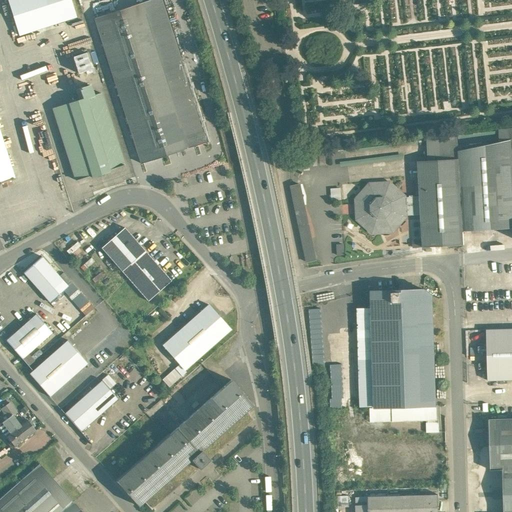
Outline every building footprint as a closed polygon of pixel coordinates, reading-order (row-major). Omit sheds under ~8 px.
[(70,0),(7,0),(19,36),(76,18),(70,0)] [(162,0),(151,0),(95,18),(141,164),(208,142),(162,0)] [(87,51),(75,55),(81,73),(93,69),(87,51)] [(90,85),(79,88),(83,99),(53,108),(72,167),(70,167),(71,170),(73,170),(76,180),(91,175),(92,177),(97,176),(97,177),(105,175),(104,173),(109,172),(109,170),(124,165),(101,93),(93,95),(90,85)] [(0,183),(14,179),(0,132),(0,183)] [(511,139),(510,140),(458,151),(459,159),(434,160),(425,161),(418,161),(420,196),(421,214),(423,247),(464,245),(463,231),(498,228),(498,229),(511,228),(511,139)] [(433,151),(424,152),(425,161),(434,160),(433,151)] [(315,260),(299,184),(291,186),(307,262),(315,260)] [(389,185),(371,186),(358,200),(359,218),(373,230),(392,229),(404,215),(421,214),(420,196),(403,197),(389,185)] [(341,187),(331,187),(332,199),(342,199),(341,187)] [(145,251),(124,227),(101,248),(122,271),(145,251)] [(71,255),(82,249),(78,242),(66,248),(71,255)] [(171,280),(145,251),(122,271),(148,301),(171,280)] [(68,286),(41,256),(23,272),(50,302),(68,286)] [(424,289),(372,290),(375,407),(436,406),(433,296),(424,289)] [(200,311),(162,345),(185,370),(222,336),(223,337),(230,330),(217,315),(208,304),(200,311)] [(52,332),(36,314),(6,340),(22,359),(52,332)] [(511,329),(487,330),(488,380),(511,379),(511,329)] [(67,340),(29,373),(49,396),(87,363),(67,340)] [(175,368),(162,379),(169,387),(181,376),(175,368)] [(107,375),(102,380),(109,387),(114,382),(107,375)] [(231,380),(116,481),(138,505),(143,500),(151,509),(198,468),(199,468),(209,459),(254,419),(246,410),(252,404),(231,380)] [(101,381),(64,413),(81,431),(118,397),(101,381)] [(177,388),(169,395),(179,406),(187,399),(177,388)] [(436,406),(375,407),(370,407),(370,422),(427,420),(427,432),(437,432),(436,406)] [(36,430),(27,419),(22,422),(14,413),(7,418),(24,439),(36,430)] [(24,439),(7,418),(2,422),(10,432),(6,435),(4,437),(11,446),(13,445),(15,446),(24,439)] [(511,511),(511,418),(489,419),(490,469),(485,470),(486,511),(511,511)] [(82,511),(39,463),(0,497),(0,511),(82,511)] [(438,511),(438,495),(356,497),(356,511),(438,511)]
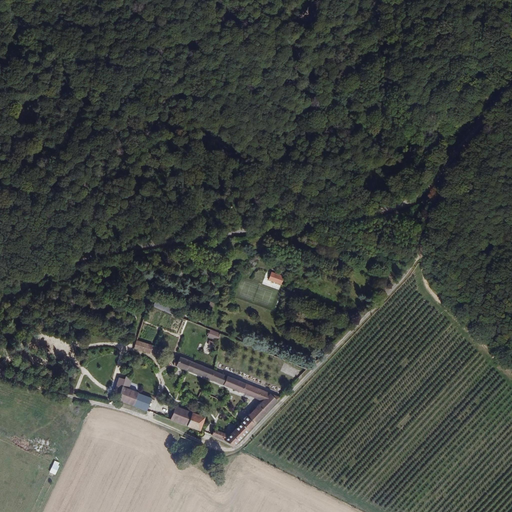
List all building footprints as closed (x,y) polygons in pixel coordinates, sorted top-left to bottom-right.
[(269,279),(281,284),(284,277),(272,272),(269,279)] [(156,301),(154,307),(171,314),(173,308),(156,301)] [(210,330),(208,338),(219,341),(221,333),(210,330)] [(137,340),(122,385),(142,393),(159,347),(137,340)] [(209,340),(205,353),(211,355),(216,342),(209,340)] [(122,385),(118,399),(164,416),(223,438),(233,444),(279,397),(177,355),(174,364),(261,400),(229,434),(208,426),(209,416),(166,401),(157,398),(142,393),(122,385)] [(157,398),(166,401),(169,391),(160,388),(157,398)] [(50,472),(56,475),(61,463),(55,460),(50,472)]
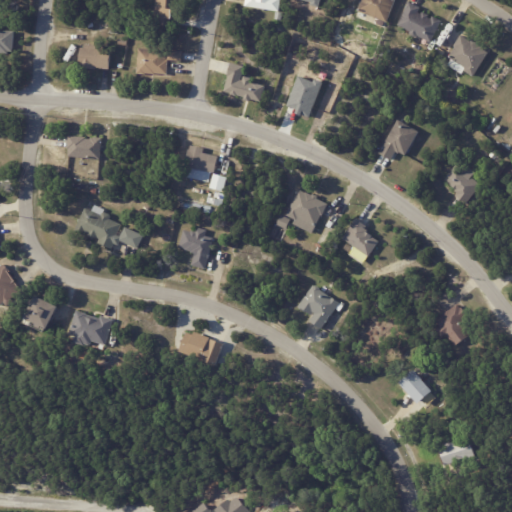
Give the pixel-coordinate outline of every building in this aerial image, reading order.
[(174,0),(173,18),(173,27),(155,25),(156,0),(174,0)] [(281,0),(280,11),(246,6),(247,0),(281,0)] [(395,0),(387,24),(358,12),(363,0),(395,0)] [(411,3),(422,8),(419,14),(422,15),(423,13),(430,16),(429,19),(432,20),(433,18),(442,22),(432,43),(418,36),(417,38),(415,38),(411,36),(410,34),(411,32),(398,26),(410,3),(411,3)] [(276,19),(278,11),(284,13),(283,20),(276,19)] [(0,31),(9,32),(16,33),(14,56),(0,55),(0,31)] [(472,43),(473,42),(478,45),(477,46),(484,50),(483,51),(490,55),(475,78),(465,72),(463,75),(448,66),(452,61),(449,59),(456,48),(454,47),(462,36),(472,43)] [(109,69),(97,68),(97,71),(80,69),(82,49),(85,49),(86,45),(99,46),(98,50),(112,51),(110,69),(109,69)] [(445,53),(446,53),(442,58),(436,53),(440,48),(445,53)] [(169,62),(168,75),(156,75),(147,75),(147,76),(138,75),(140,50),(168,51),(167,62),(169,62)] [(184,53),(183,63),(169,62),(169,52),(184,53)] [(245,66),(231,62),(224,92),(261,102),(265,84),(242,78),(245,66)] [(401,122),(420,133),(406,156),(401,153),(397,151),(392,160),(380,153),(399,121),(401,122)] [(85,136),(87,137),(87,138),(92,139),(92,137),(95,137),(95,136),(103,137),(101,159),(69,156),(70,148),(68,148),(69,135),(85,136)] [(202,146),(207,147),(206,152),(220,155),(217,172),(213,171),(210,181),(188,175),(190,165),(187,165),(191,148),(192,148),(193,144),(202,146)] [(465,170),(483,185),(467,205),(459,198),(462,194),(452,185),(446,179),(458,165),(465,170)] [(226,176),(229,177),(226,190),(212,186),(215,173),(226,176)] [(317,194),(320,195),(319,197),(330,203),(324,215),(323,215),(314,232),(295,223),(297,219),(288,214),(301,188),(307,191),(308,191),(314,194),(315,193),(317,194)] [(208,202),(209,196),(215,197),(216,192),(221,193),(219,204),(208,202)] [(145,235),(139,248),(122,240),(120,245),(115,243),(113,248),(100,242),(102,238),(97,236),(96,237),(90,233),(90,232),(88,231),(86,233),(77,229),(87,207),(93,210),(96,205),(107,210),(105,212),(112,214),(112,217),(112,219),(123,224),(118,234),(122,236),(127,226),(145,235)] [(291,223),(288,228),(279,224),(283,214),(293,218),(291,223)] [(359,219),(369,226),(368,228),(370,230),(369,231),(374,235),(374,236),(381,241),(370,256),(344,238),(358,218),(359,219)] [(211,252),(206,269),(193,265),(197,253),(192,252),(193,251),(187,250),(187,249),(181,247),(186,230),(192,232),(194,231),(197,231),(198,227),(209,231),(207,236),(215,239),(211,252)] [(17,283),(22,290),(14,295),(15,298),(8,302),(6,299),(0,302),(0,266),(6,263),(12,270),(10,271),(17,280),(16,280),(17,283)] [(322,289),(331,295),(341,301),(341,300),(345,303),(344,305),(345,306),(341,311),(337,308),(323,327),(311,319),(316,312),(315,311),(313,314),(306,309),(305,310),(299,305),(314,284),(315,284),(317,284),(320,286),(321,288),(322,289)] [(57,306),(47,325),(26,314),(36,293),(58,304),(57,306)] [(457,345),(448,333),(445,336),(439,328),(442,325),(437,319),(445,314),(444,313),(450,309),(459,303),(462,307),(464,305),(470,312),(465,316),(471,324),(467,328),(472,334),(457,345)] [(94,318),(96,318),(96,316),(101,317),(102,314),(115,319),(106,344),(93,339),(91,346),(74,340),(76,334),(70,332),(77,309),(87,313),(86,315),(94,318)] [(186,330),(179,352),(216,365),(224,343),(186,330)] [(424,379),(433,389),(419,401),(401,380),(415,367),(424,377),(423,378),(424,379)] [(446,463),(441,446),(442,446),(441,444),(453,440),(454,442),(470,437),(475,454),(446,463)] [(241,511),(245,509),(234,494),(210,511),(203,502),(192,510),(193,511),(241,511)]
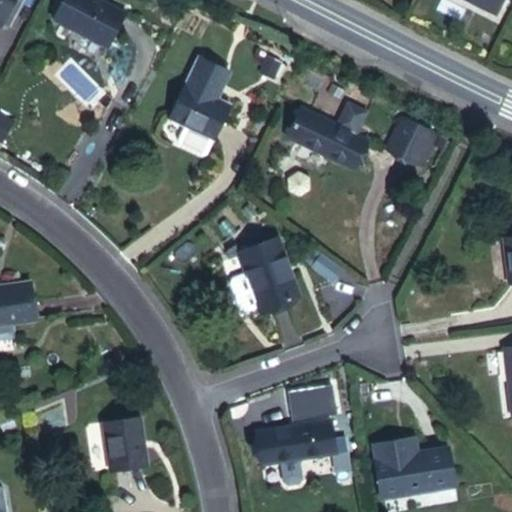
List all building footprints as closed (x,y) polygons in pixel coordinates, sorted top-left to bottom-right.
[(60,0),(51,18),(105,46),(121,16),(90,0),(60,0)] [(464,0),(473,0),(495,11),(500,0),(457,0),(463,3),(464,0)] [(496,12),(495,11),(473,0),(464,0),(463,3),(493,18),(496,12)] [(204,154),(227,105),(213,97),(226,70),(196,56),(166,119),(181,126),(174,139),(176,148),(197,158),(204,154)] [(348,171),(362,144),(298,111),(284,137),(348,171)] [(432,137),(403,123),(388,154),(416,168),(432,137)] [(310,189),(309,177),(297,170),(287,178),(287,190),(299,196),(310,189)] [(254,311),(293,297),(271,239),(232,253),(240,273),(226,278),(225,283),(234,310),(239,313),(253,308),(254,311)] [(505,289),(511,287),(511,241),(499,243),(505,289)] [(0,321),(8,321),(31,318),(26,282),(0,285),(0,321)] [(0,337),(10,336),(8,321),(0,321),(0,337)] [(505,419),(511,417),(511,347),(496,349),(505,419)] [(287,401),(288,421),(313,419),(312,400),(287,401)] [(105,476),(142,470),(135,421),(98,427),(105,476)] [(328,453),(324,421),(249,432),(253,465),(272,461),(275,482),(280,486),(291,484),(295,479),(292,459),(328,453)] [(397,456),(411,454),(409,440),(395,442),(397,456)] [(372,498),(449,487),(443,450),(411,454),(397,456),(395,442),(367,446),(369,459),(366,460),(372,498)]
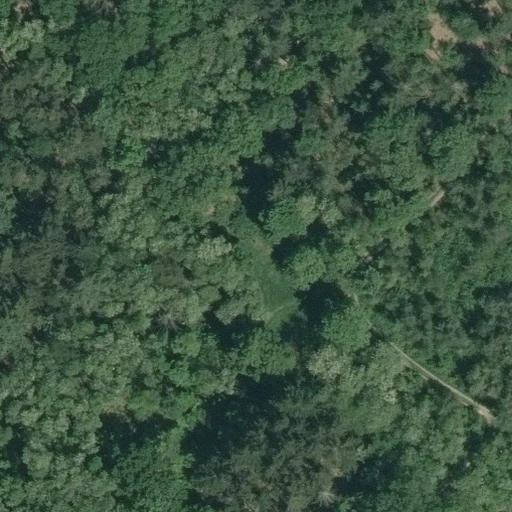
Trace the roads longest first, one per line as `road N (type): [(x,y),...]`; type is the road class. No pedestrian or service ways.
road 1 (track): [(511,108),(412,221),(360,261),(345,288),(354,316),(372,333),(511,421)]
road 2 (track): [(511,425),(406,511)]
---
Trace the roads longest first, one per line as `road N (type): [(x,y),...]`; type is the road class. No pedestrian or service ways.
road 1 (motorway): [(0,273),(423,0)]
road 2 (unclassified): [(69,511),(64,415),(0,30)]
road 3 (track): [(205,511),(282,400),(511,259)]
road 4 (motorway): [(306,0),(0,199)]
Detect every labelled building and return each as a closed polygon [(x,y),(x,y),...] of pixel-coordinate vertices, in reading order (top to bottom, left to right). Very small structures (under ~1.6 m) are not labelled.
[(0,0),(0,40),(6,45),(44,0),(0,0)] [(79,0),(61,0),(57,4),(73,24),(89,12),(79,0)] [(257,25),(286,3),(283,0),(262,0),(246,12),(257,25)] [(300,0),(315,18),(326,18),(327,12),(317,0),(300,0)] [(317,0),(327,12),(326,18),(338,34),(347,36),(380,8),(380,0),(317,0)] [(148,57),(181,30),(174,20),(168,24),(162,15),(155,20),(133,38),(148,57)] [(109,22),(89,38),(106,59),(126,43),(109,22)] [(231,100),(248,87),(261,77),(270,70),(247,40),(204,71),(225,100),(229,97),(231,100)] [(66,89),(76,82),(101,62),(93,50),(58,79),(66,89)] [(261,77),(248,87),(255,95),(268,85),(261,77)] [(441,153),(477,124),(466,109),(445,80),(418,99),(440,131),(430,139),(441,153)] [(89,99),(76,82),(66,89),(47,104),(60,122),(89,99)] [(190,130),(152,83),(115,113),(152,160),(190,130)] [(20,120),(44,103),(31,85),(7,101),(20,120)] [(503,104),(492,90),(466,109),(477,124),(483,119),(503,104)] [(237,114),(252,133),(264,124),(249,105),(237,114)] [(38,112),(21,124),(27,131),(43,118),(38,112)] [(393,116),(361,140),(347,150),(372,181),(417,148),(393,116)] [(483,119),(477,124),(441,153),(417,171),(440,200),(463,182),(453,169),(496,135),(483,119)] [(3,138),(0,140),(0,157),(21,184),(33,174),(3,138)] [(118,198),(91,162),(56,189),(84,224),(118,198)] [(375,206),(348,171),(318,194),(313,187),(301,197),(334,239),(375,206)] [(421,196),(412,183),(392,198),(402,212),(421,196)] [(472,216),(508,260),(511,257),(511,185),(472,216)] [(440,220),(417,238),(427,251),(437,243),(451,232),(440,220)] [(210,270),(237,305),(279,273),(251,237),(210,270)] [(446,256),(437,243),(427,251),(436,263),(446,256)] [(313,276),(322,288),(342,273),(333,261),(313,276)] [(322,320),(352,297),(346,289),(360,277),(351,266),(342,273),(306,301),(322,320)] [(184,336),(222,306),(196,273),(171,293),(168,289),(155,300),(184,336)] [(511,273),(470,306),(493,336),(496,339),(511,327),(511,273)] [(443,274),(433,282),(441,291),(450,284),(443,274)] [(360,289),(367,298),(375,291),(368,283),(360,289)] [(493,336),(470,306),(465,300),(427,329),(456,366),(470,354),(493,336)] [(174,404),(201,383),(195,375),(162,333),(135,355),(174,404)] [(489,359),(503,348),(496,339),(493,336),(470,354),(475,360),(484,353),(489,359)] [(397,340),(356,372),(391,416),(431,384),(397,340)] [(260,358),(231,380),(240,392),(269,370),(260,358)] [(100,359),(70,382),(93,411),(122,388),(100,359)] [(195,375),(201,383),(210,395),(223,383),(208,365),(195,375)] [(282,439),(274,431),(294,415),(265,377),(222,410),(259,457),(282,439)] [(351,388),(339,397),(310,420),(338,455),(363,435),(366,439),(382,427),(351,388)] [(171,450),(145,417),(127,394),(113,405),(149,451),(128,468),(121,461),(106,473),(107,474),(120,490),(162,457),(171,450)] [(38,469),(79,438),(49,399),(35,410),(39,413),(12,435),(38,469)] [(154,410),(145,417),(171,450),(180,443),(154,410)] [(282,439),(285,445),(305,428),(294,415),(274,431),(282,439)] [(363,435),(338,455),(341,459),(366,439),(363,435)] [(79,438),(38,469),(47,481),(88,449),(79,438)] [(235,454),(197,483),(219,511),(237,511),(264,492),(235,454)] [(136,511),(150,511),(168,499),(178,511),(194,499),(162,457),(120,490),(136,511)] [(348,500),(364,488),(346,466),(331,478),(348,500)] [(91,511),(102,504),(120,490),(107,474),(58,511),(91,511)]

### Description of the task:
Select every line of the data above that contains the string "order", and copy each one out in full. Matching is case-sensitive.

### Output of the task:
Outline every building footprint as a closed polygon of pixel coordinates, reading-order (row-major). Omit sheds under ~8 px.
Give the pixel-coordinate outline of every building in this aerial image, reading order.
Detect every labelled building and return each as a closed polygon [(x,y),(x,y),...] of pixel-coordinate vertices, in reading order (top to bottom, left to right). Very small structures (under ~1.6 m) are not labelled.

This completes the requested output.